(Activity) Below is a listing; retype exactly the lines between the one containing "F3: 100mA (+9V, N_3) -> 750mA (+9V, N_3)" and the one containing "C3: 1.5uF (plus", inclusive, minus the pictures.

■ ■ ■

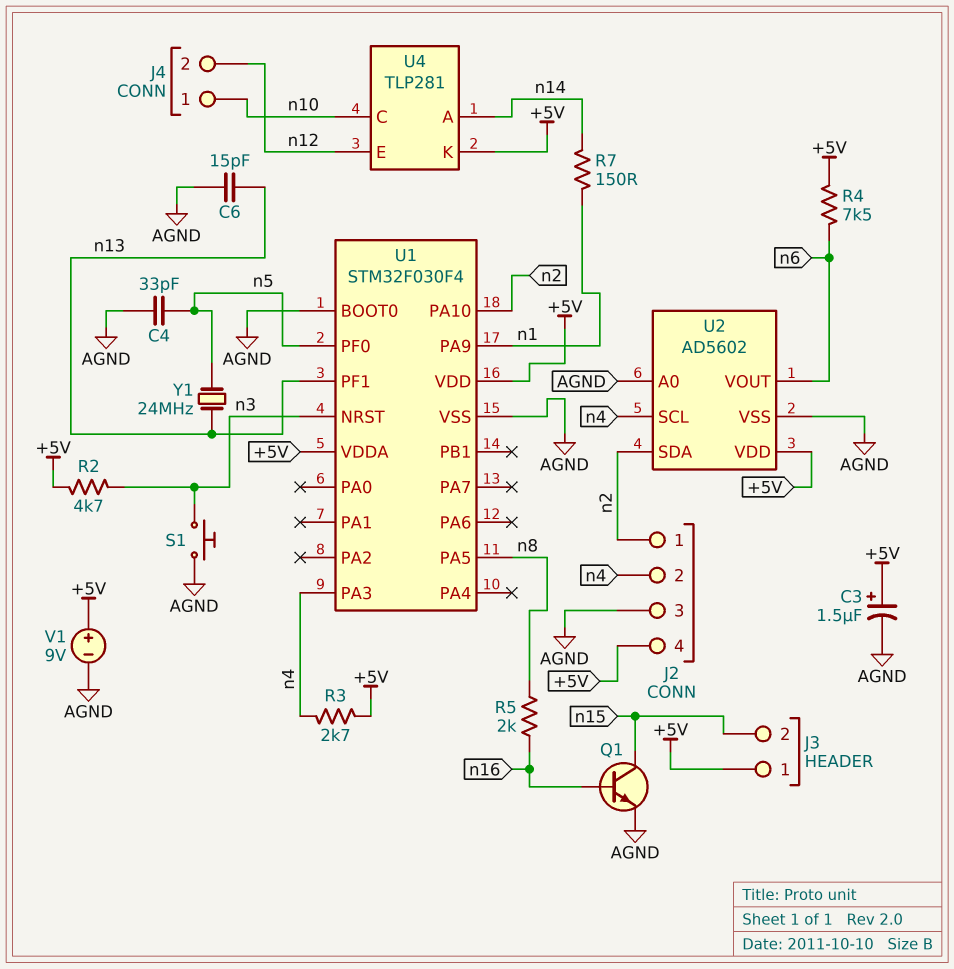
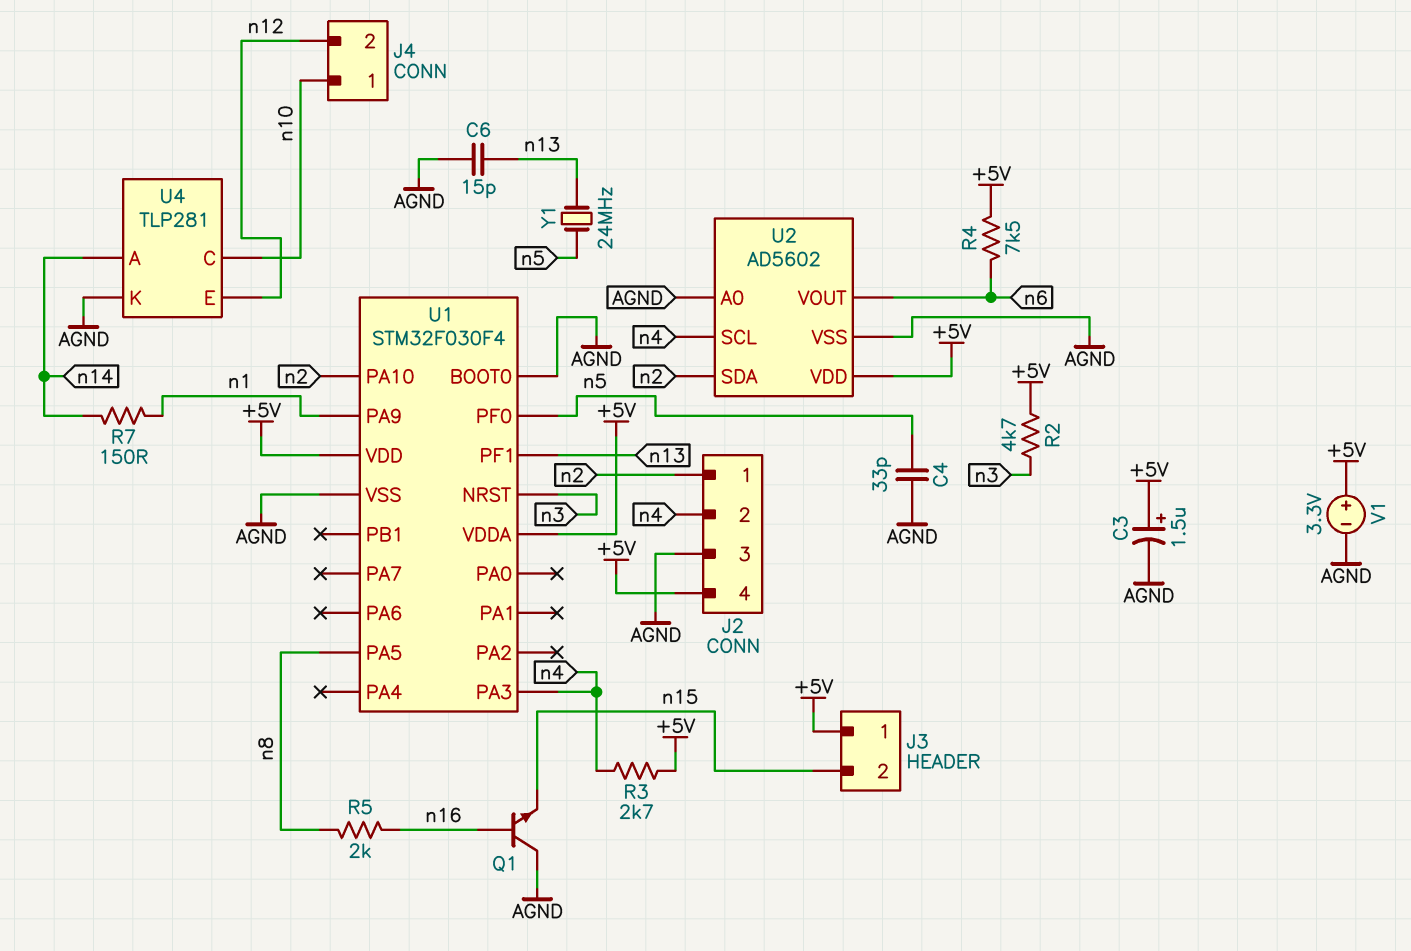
Q1: NPN (B n16, C n15, E AGND) -> NPN (B n16, C AGND, E n15)
S1: button (AGND, n3) -> none
U4 pin K: +5V -> AGND
V1: 9V (plus +5V, minus AGND) -> 3.3V (plus +5V, minus AGND)

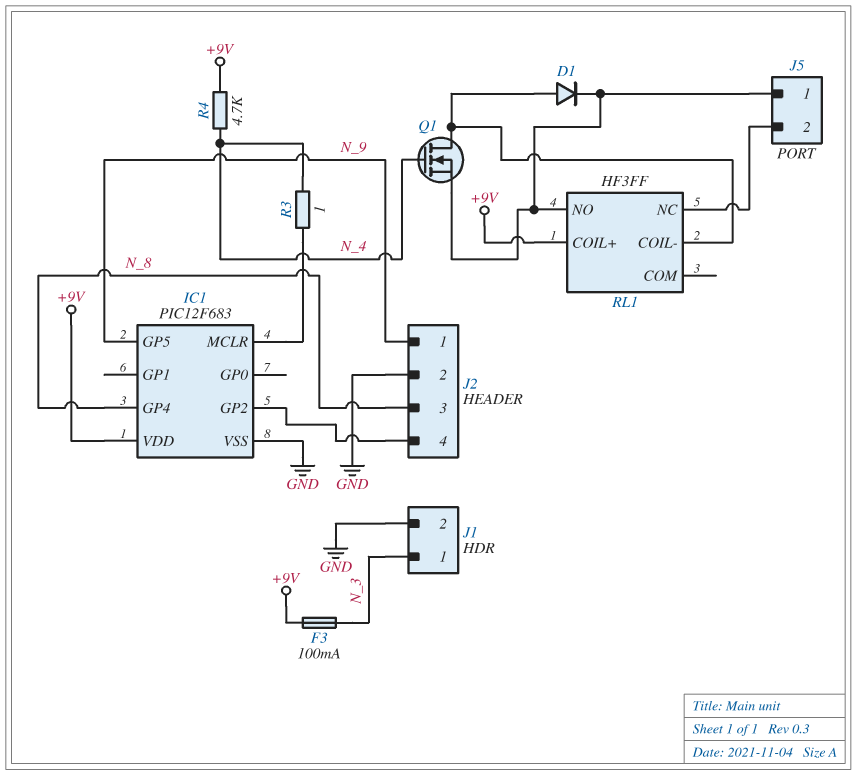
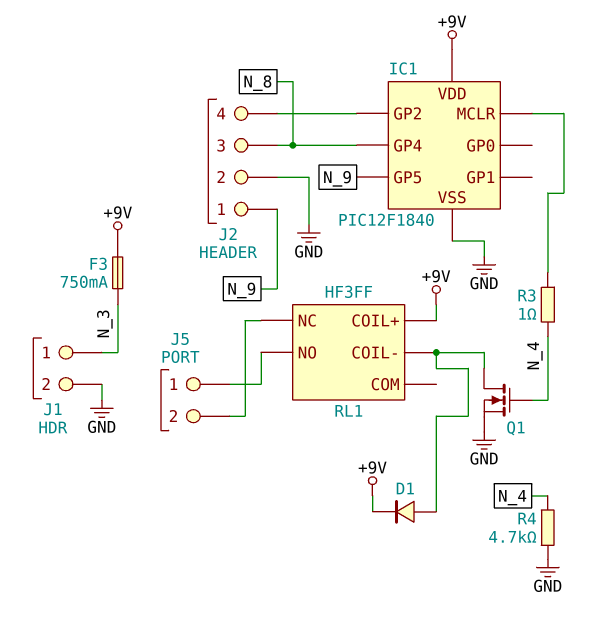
D1: diode (A RL1/COIL-, K J5/1) -> diode (A RL1/COIL-, K +9V)
F3: 100mA (+9V, N_3) -> 750mA (+9V, N_3)
IC1: PIC12F683 -> PIC12F1840
Q1: NMOS (G N_4, D RL1/COIL-, S J5/1) -> NMOS (G N_4, D RL1/COIL-, S GND)
R4: 4.7k (+9V, N_4) -> 4.7k (GND, N_4)

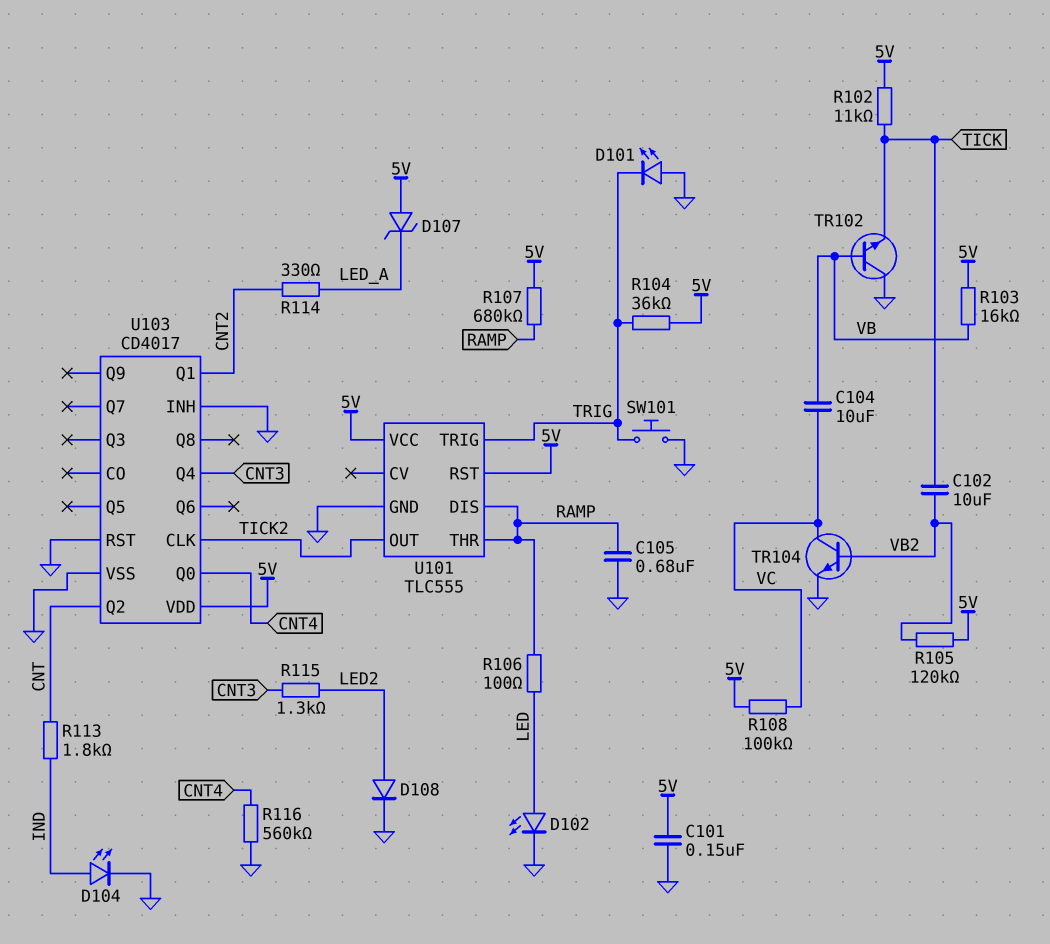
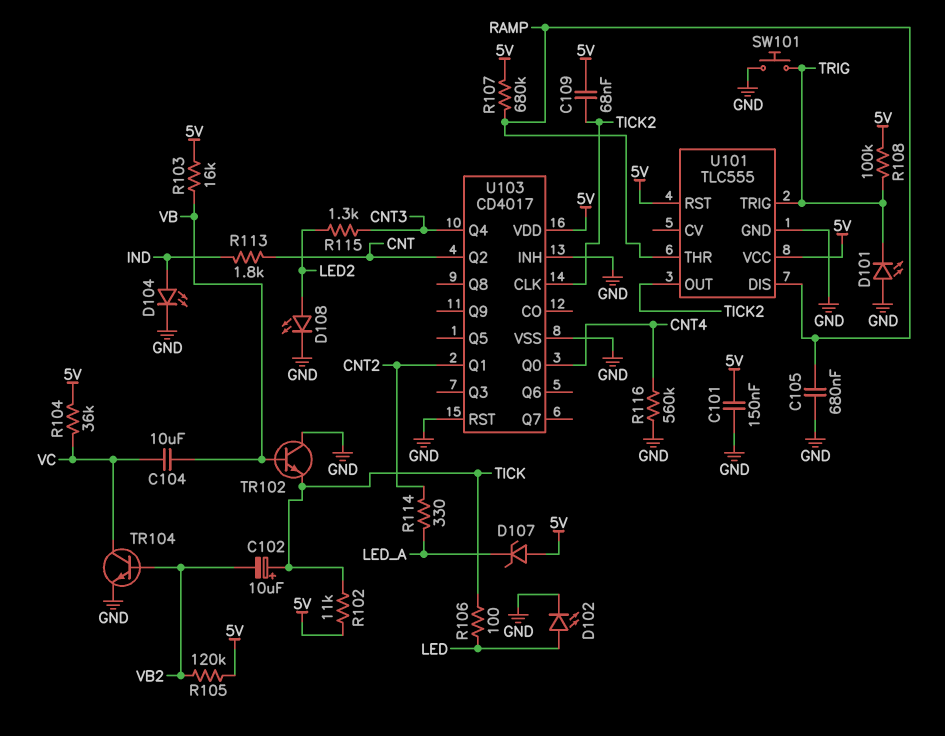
C102: 10uF (TICK, VB2) -> 10uF (plus TICK, minus VB2)
C109: none -> 68nF (5V, TICK2)
D108: diode (A LED2, K GND) -> LED (A LED2, K GND)
R104: 36k (5V, TRIG) -> 36k (5V, VC)
R106: 100 (LED, RAMP) -> 100 (LED, TICK)
R108: 100k (5V, VC) -> 100k (5V, TRIG)

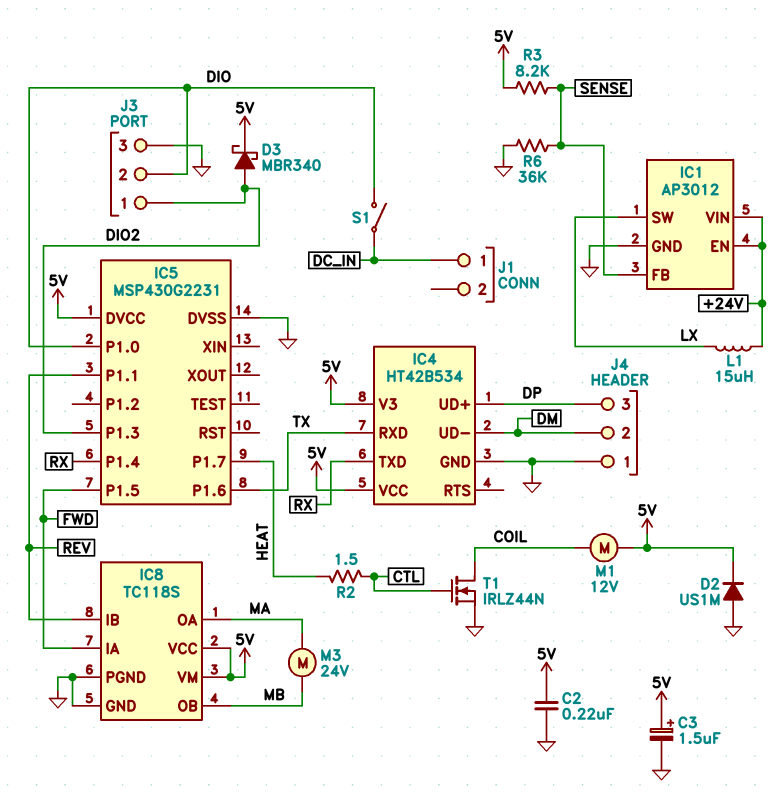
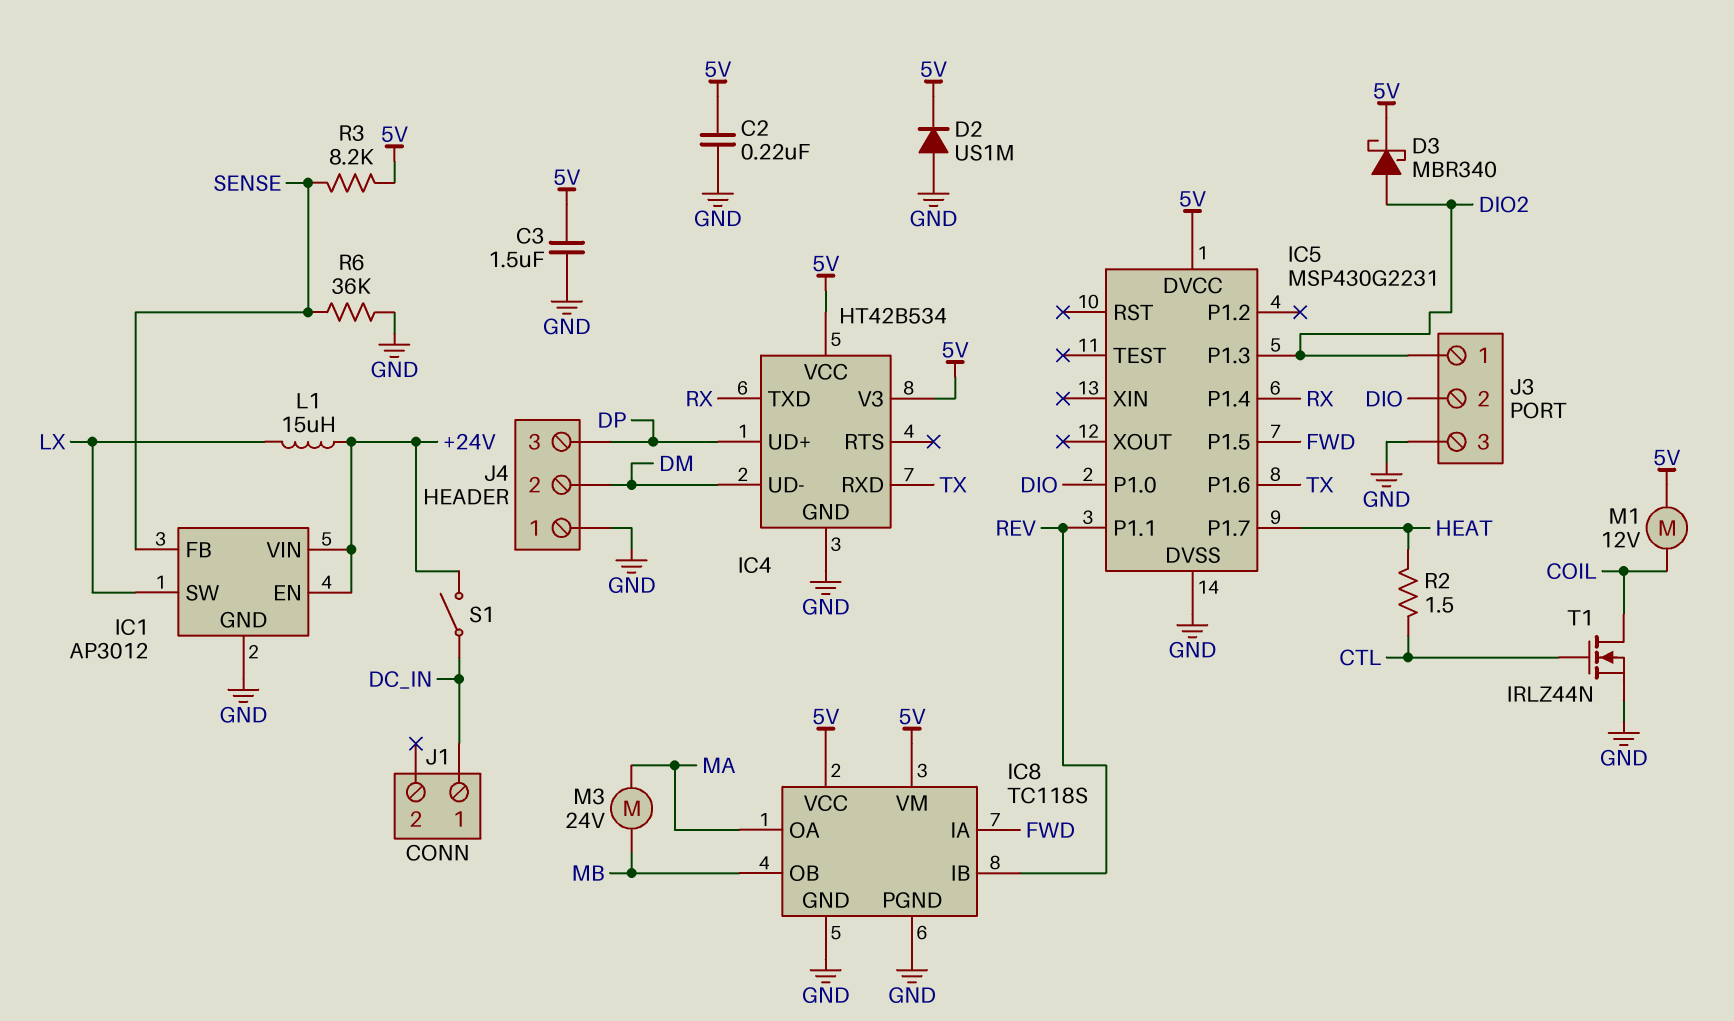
C3: 1.5uF (plus 5V, minus GND) -> 1.5uF (5V, GND)
S1: switch (DC_IN, DIO) -> switch (+24V, DC_IN)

■ ■ ■

(Answer box)
F3: 100mA (+9V, N_3) -> 750mA (+9V, N_3)
IC1: PIC12F683 -> PIC12F1840
Q1: NMOS (G N_4, D RL1/COIL-, S J5/1) -> NMOS (G N_4, D RL1/COIL-, S GND)
R4: 4.7k (+9V, N_4) -> 4.7k (GND, N_4)

C102: 10uF (TICK, VB2) -> 10uF (plus TICK, minus VB2)
C109: none -> 68nF (5V, TICK2)
D108: diode (A LED2, K GND) -> LED (A LED2, K GND)
R104: 36k (5V, TRIG) -> 36k (5V, VC)
R106: 100 (LED, RAMP) -> 100 (LED, TICK)
R108: 100k (5V, VC) -> 100k (5V, TRIG)

C3: 1.5uF (plus 5V, minus GND) -> 1.5uF (5V, GND)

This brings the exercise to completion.